* SOURCE MATERIAL *
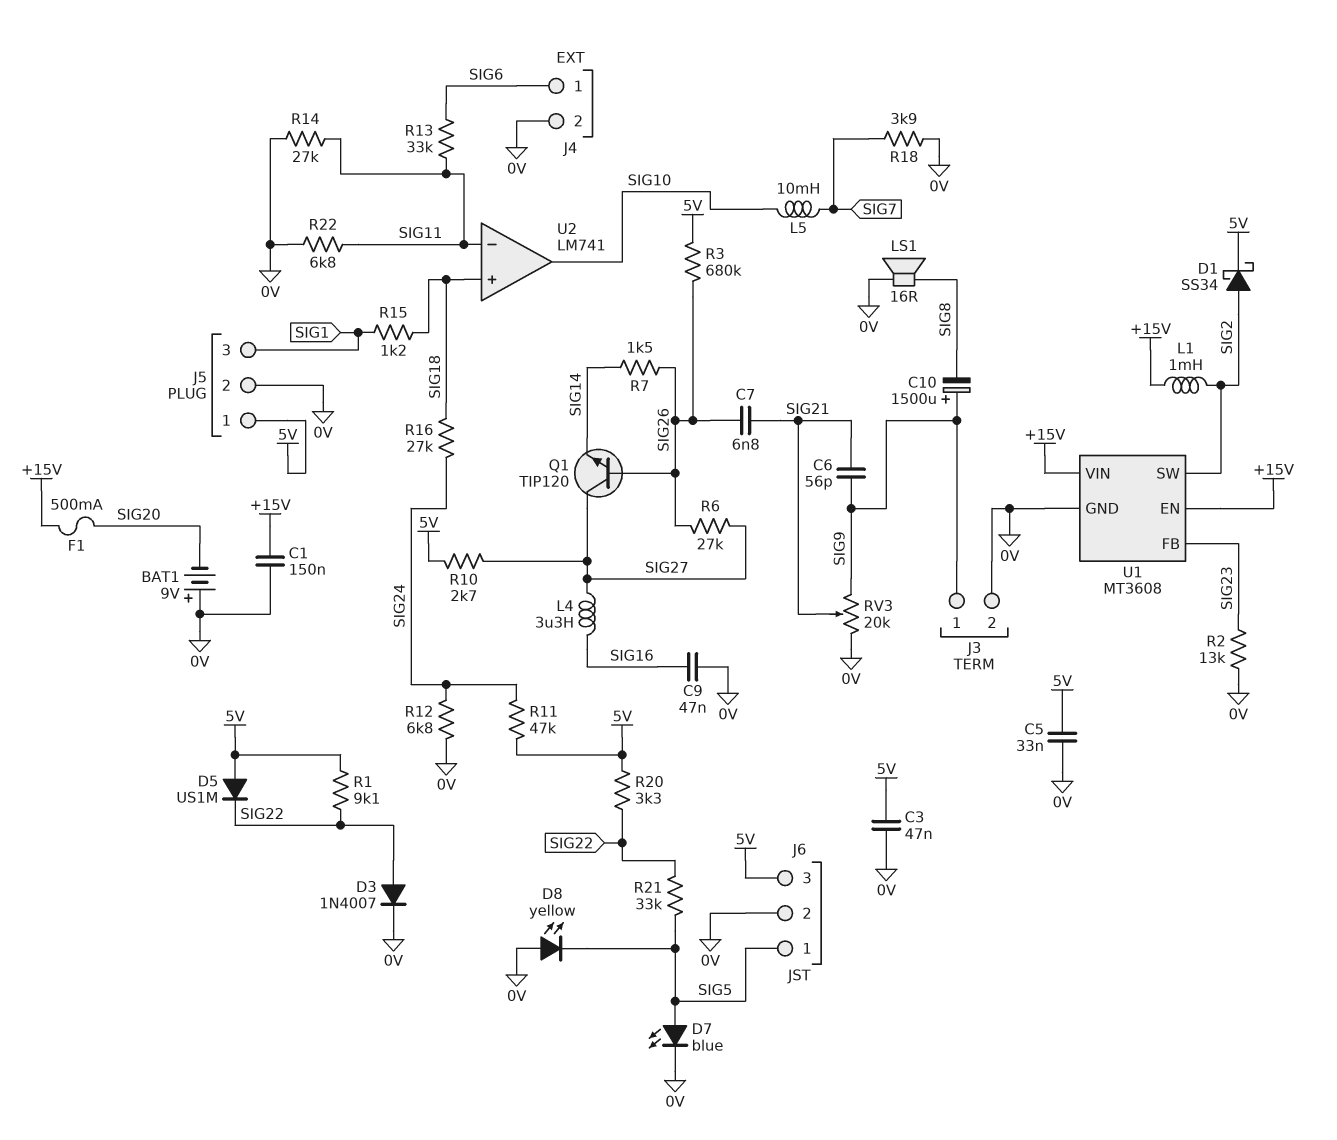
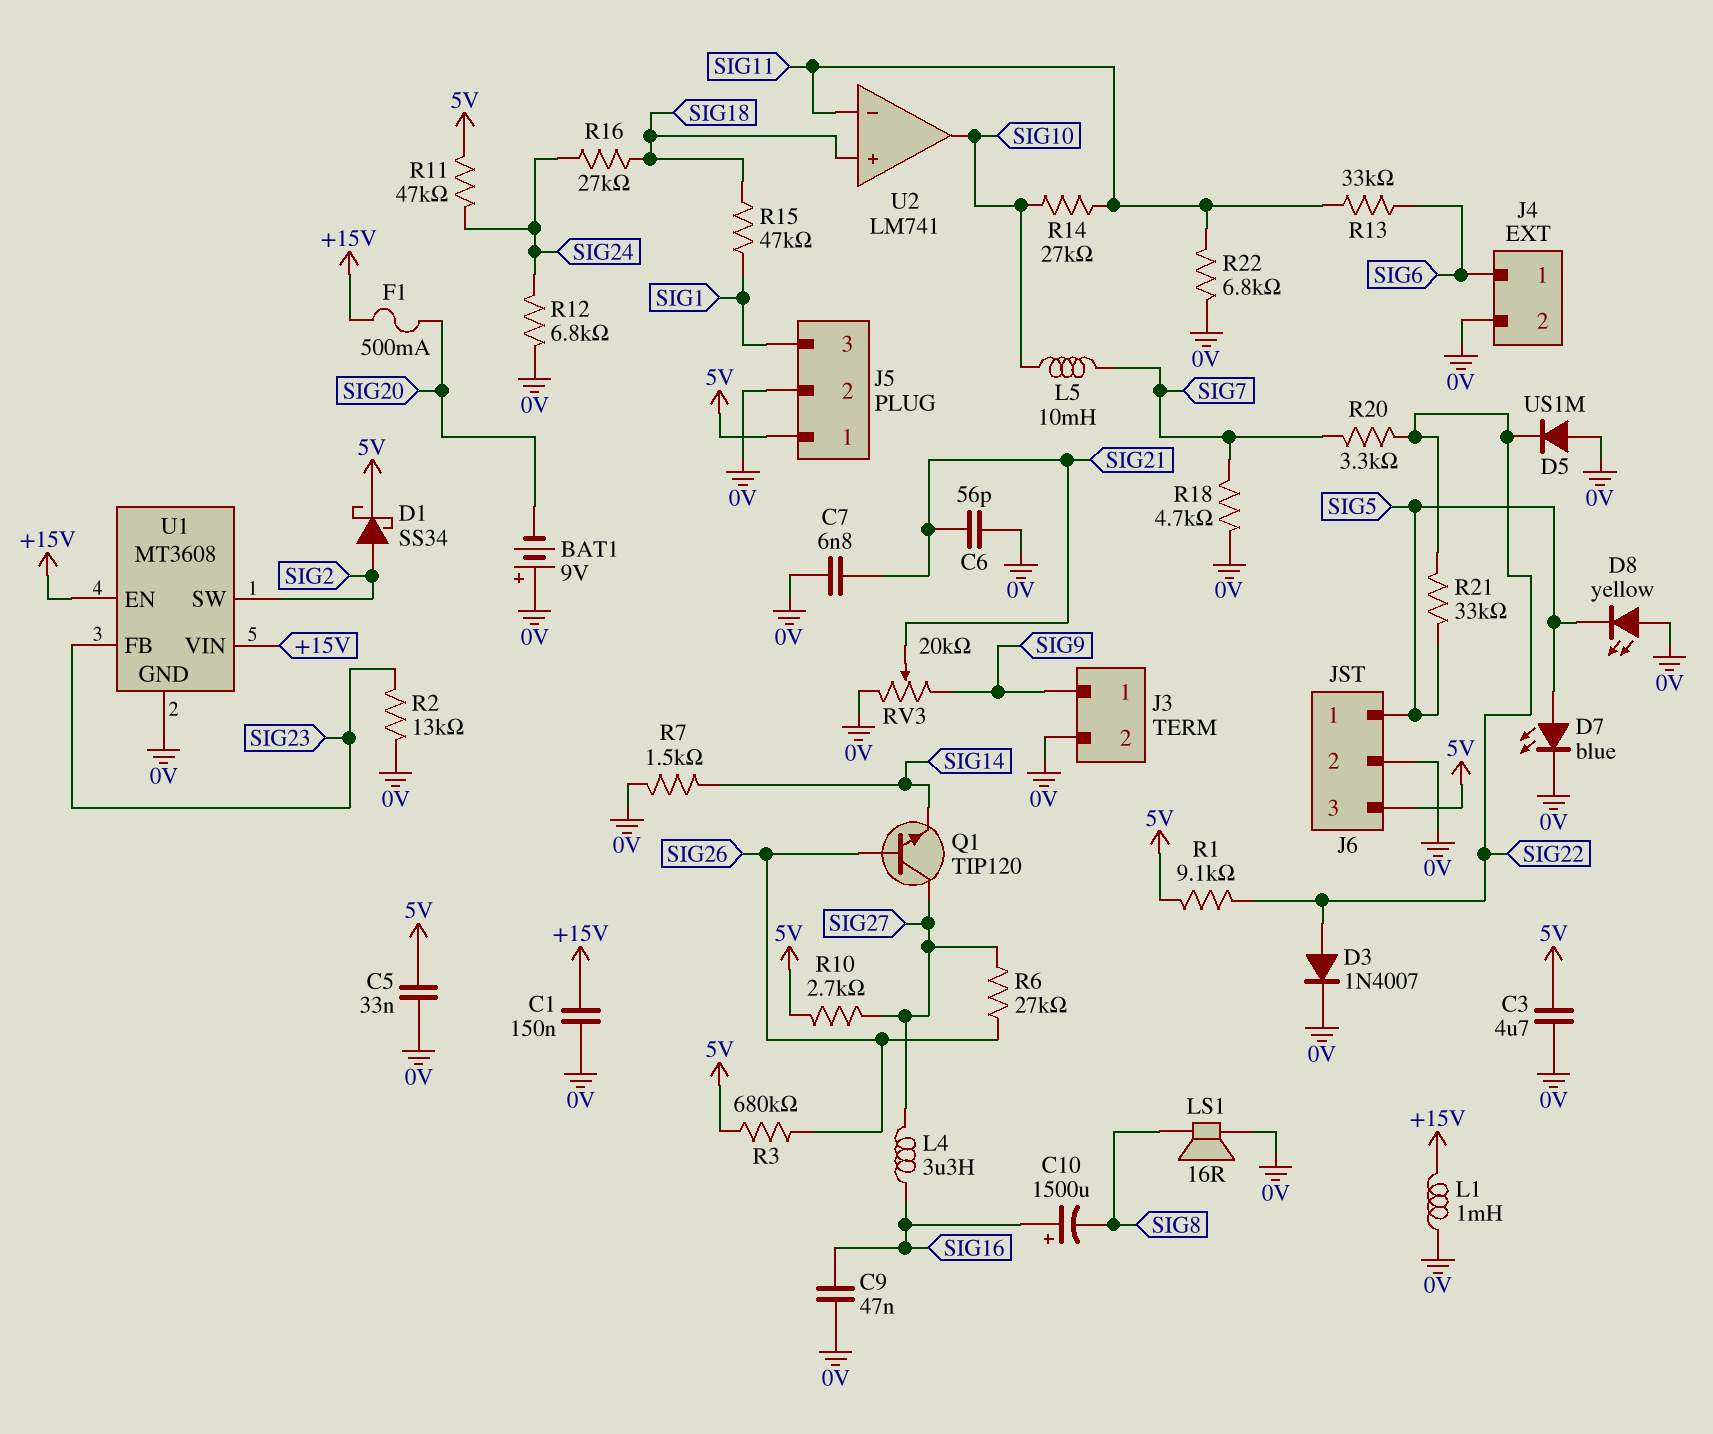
C3: 47nF (0V, 5V) -> 4.7uF (0V, 5V)
C6: 56pF (SIG9, SIG21) -> 56pF (0V, SIG21)
C7: 6.8nF (SIG21, SIG26) -> 6.8nF (0V, SIG21)
C10: 1500uF (plus SIG9, minus SIG8) -> 1500uF (plus SIG16, minus SIG8)
D5: diode US1M (A 5V, K SIG22) -> diode US1M (A 0V, K SIG22)
L1: 1mH (+15V, SIG2) -> 1mH (+15V, 0V)
R7: 1.5k (SIG14, SIG26) -> 1.5k (0V, SIG14)
R14: 27k (0V, SIG11) -> 27k (SIG10, SIG11)
R15: 1.2k (SIG1, SIG18) -> 47k (SIG1, SIG18)
R18: 3.9k (0V, SIG7) -> 4.7k (0V, SIG7)
R20: 3.3k (5V, SIG22) -> 3.3k (SIG7, SIG22)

* TRY IT *
Retype the lines above without alteration. The first is the one containing "R14: 27k (0V, SIG11) -> 27k (SIG10, SIG11)", and the last is the final line of the data.

* TASK ANSWER *
R14: 27k (0V, SIG11) -> 27k (SIG10, SIG11)
R15: 1.2k (SIG1, SIG18) -> 47k (SIG1, SIG18)
R18: 3.9k (0V, SIG7) -> 4.7k (0V, SIG7)
R20: 3.3k (5V, SIG22) -> 3.3k (SIG7, SIG22)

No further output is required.